• WHAT THE EXERCISE ASKS: Could you copy every record below exactly as it is written?

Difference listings
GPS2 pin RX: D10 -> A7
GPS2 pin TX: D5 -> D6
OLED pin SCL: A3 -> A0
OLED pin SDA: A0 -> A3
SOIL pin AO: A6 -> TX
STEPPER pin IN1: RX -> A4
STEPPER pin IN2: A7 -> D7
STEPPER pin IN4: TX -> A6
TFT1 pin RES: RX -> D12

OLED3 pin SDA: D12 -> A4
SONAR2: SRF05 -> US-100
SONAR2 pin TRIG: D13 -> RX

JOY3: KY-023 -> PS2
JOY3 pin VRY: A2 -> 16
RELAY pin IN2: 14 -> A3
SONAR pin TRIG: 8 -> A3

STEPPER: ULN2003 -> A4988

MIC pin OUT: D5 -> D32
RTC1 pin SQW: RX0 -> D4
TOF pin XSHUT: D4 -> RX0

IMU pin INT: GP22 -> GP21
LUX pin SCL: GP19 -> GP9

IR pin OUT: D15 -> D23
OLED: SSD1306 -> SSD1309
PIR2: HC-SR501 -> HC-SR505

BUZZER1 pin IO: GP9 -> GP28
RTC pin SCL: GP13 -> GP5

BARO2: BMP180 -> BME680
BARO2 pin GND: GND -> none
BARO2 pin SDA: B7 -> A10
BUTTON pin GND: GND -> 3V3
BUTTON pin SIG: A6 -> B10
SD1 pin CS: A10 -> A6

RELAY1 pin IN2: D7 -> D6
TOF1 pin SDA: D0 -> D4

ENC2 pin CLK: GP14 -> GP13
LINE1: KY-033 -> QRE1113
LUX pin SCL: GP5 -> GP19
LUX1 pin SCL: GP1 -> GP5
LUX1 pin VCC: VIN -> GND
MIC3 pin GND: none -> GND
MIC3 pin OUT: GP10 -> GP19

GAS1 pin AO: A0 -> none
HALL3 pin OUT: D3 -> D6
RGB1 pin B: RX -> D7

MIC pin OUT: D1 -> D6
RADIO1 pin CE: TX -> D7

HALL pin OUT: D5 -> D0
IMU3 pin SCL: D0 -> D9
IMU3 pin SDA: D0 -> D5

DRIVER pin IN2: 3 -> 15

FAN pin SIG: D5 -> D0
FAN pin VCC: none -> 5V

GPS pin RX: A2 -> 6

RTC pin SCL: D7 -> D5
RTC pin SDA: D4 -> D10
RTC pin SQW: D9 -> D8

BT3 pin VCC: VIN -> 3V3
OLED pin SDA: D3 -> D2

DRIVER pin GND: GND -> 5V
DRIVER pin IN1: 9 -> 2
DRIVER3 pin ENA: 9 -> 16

• SOLUTION:
GPS2 pin RX: D10 -> A7
GPS2 pin TX: D5 -> D6
OLED pin SCL: A3 -> A0
OLED pin SDA: A0 -> A3
SOIL pin AO: A6 -> TX
STEPPER pin IN1: RX -> A4
STEPPER pin IN2: A7 -> D7
STEPPER pin IN4: TX -> A6
TFT1 pin RES: RX -> D12

OLED3 pin SDA: D12 -> A4
SONAR2: SRF05 -> US-100
SONAR2 pin TRIG: D13 -> RX

JOY3: KY-023 -> PS2
JOY3 pin VRY: A2 -> 16
RELAY pin IN2: 14 -> A3
SONAR pin TRIG: 8 -> A3

STEPPER: ULN2003 -> A4988

MIC pin OUT: D5 -> D32
RTC1 pin SQW: RX0 -> D4
TOF pin XSHUT: D4 -> RX0

IMU pin INT: GP22 -> GP21
LUX pin SCL: GP19 -> GP9

IR pin OUT: D15 -> D23
OLED: SSD1306 -> SSD1309
PIR2: HC-SR501 -> HC-SR505

BUZZER1 pin IO: GP9 -> GP28
RTC pin SCL: GP13 -> GP5

BARO2: BMP180 -> BME680
BARO2 pin GND: GND -> none
BARO2 pin SDA: B7 -> A10
BUTTON pin GND: GND -> 3V3
BUTTON pin SIG: A6 -> B10
SD1 pin CS: A10 -> A6

RELAY1 pin IN2: D7 -> D6
TOF1 pin SDA: D0 -> D4

ENC2 pin CLK: GP14 -> GP13
LINE1: KY-033 -> QRE1113
LUX pin SCL: GP5 -> GP19
LUX1 pin SCL: GP1 -> GP5
LUX1 pin VCC: VIN -> GND
MIC3 pin GND: none -> GND
MIC3 pin OUT: GP10 -> GP19

GAS1 pin AO: A0 -> none
HALL3 pin OUT: D3 -> D6
RGB1 pin B: RX -> D7

MIC pin OUT: D1 -> D6
RADIO1 pin CE: TX -> D7

HALL pin OUT: D5 -> D0
IMU3 pin SCL: D0 -> D9
IMU3 pin SDA: D0 -> D5

DRIVER pin IN2: 3 -> 15

FAN pin SIG: D5 -> D0
FAN pin VCC: none -> 5V

GPS pin RX: A2 -> 6

RTC pin SCL: D7 -> D5
RTC pin SDA: D4 -> D10
RTC pin SQW: D9 -> D8

BT3 pin VCC: VIN -> 3V3
OLED pin SDA: D3 -> D2

DRIVER pin GND: GND -> 5V
DRIVER pin IN1: 9 -> 2
DRIVER3 pin ENA: 9 -> 16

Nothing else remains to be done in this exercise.